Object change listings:
▬▬▬

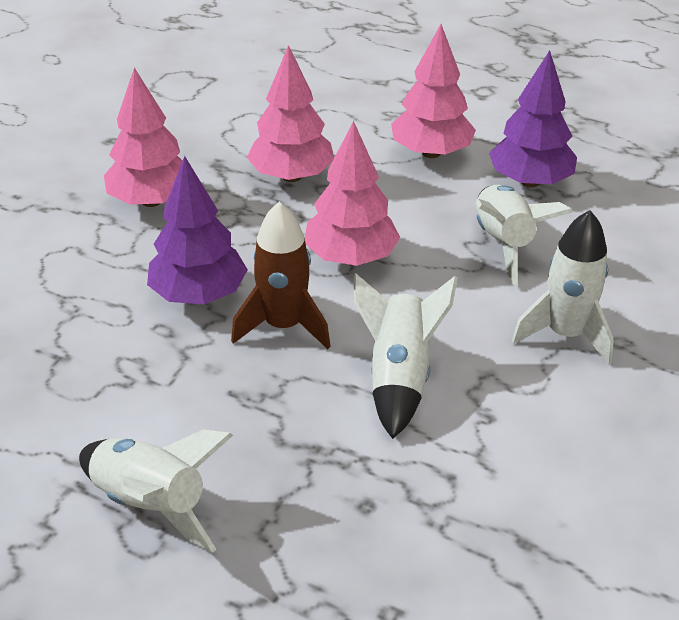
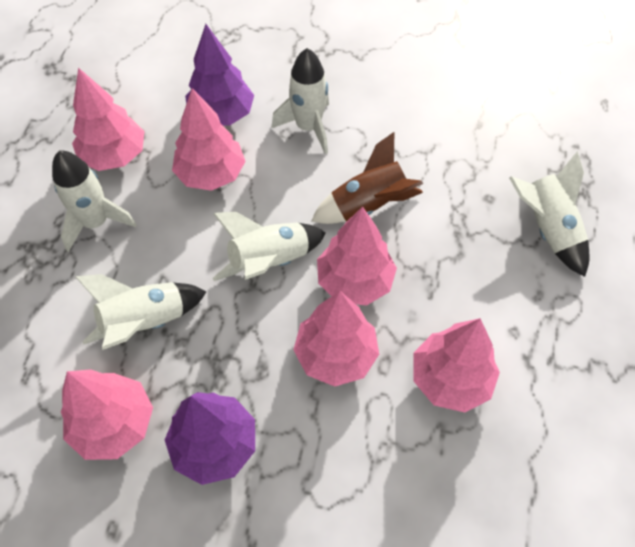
pink tree: 4 -> 6
white rocket: 4 -> 5

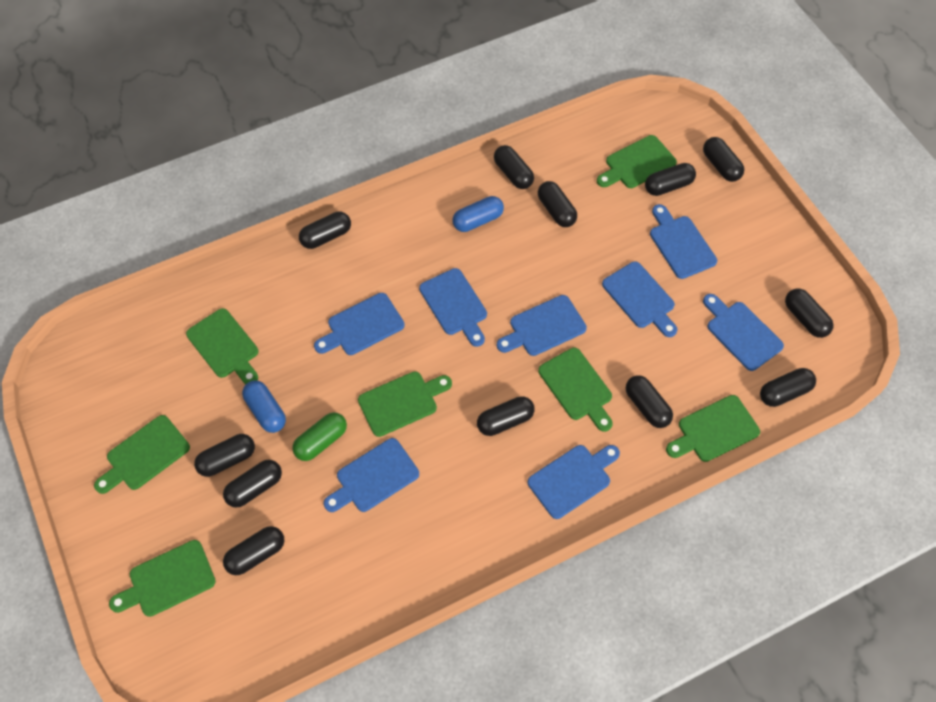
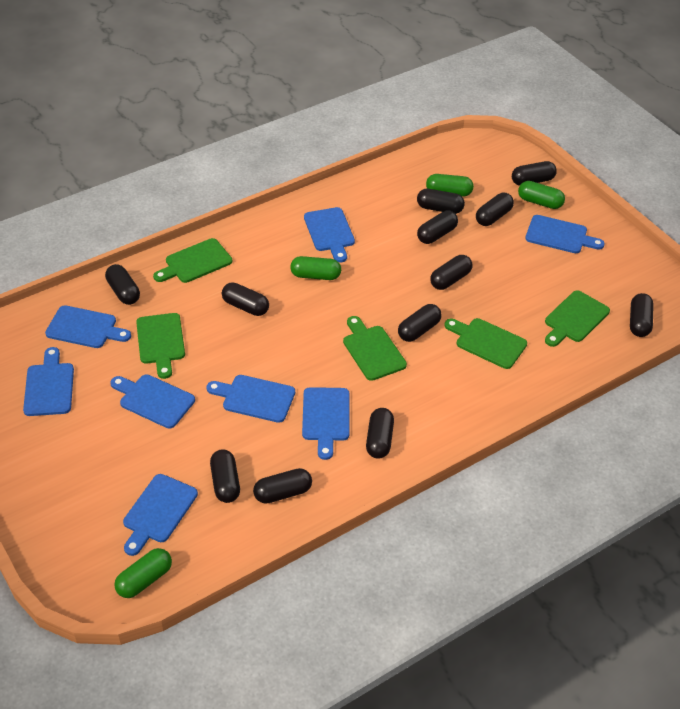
blue capsule: 2 -> 0
green capsule: 1 -> 4
green cutting board: 7 -> 5

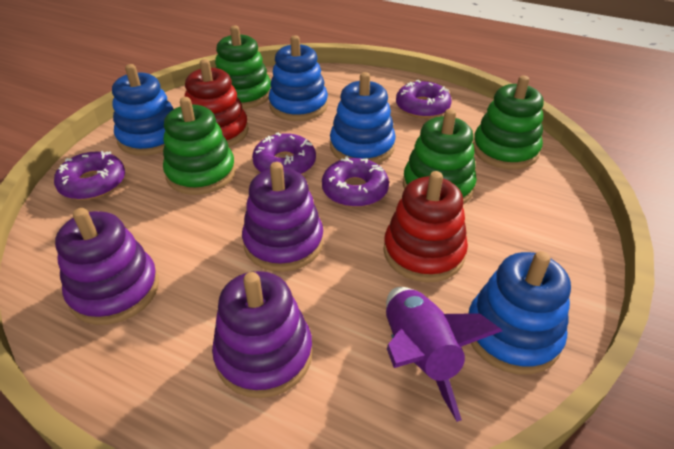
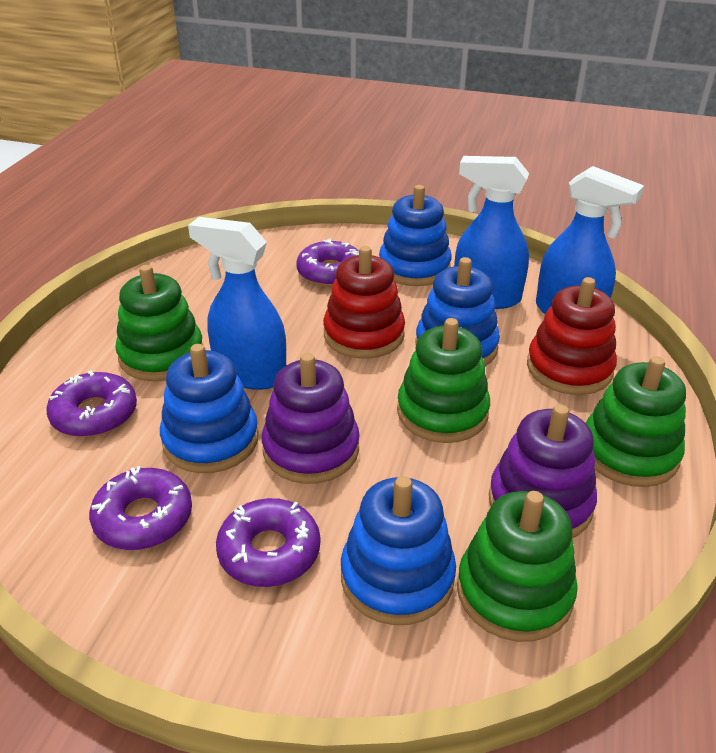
blue spray bottle: 0 -> 3
purple rocket: 1 -> 0
purple stacking toy: 3 -> 2

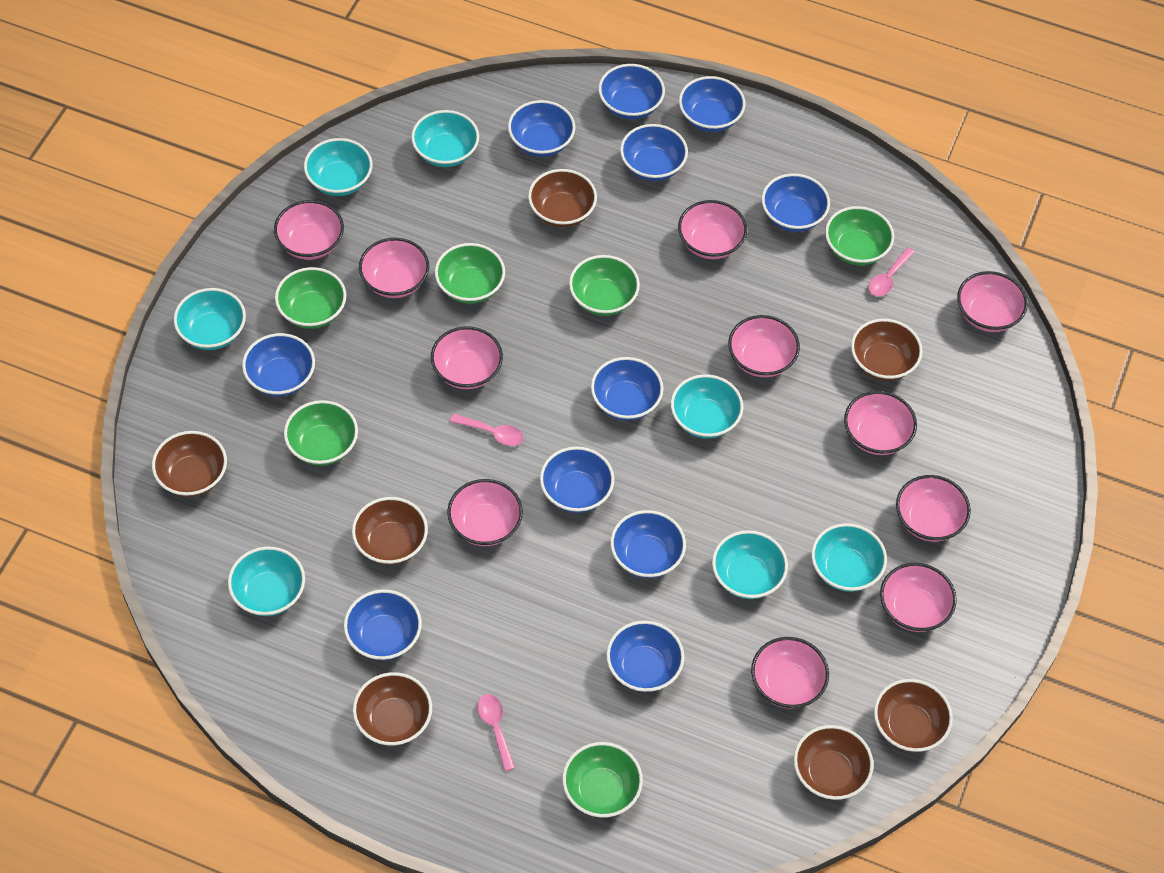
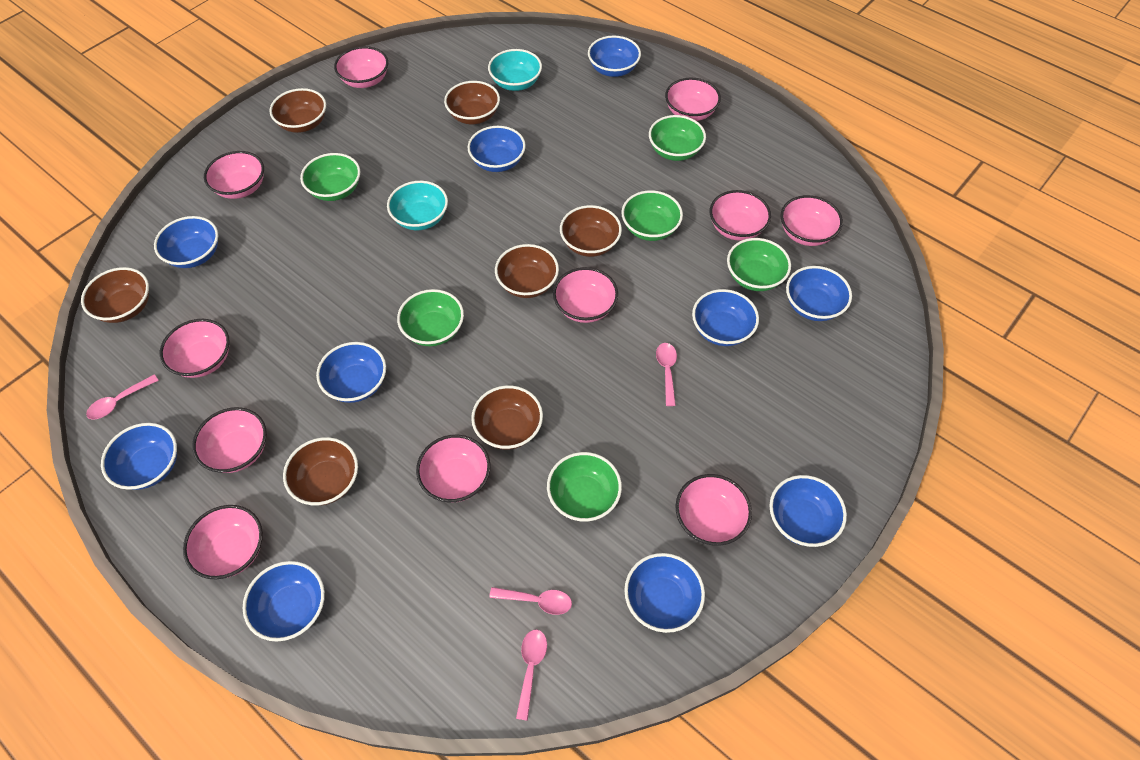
blue bowl: 11 -> 10
pink spoon: 3 -> 4
turquoise bowl: 7 -> 2

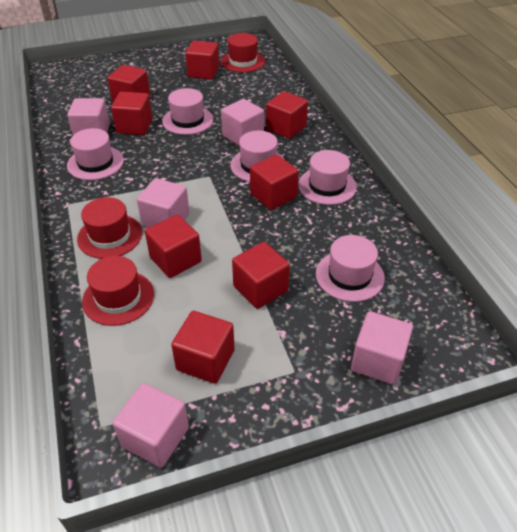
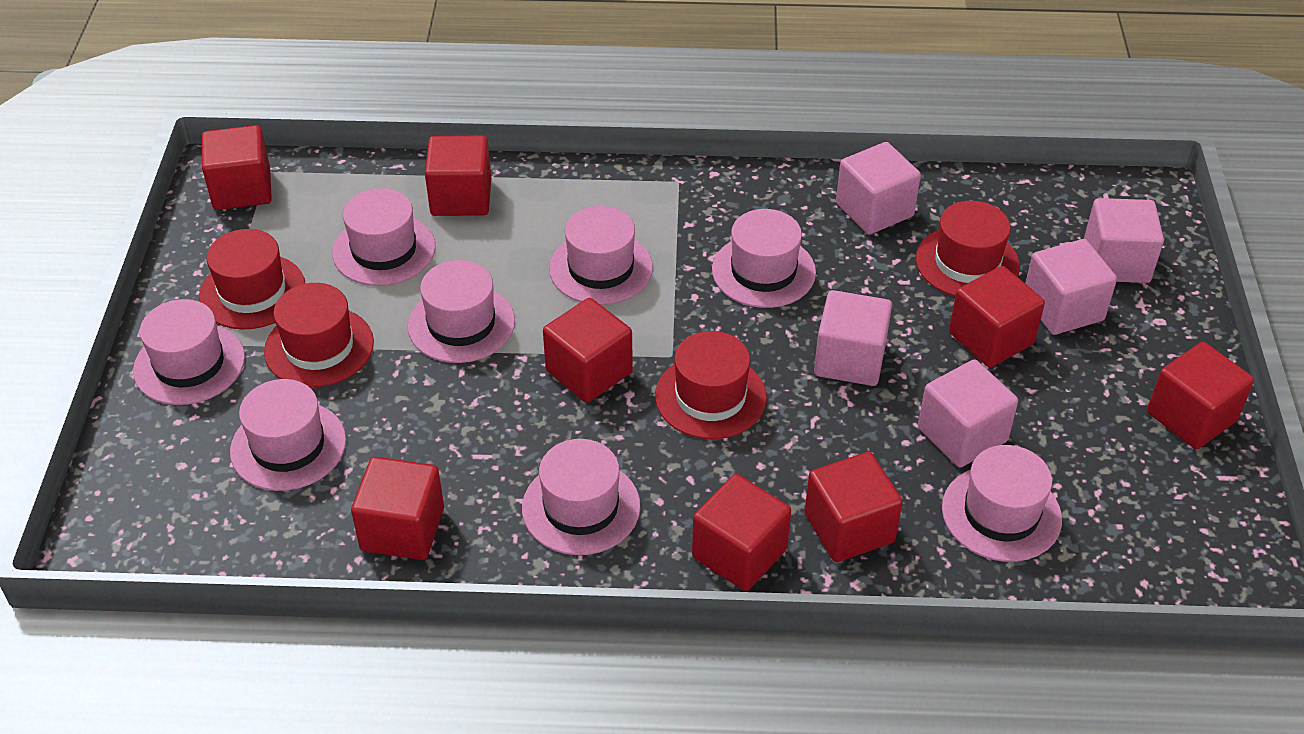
pink hat: 5 -> 8
red hat: 3 -> 4

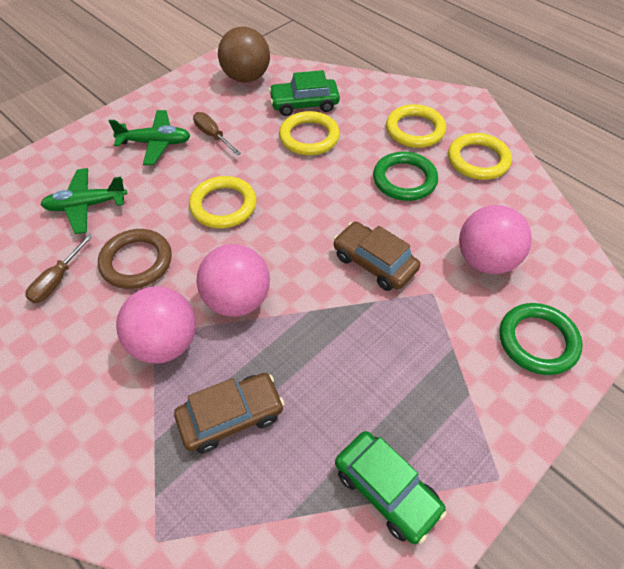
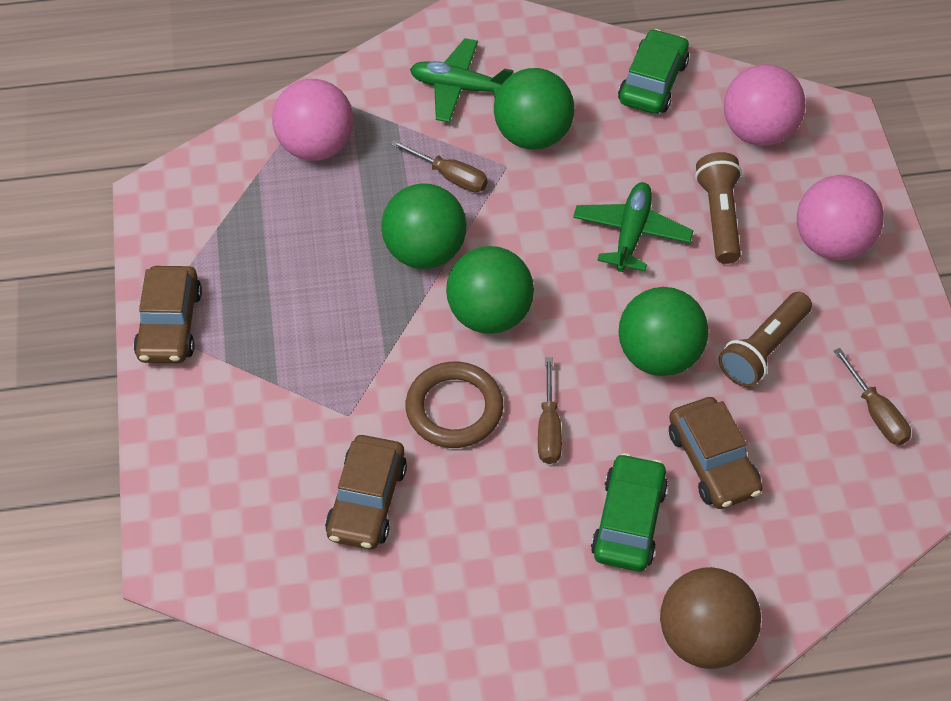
brown car: 2 -> 3
brown flashlight: 0 -> 2
brown screwdriver: 2 -> 3
green ball: 0 -> 4
green ring: 2 -> 0
yellow ring: 4 -> 0

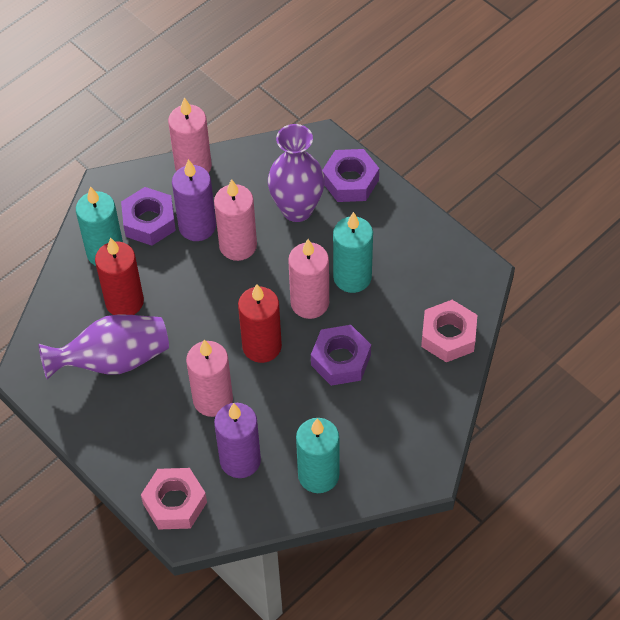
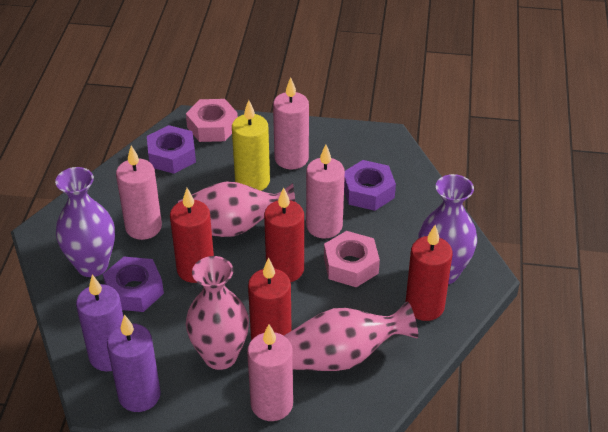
pink vase: 0 -> 3
red candle: 2 -> 4
turquoise candle: 3 -> 0
yellow candle: 0 -> 1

▬▬▬

Exercise directions: The answer must be an exact copy of the records above, with the pictures left out.

Output of the exercise:
pink tree: 4 -> 6
white rocket: 4 -> 5

blue capsule: 2 -> 0
green capsule: 1 -> 4
green cutting board: 7 -> 5

blue spray bottle: 0 -> 3
purple rocket: 1 -> 0
purple stacking toy: 3 -> 2

blue bowl: 11 -> 10
pink spoon: 3 -> 4
turquoise bowl: 7 -> 2

pink hat: 5 -> 8
red hat: 3 -> 4

brown car: 2 -> 3
brown flashlight: 0 -> 2
brown screwdriver: 2 -> 3
green ball: 0 -> 4
green ring: 2 -> 0
yellow ring: 4 -> 0

pink vase: 0 -> 3
red candle: 2 -> 4
turquoise candle: 3 -> 0
yellow candle: 0 -> 1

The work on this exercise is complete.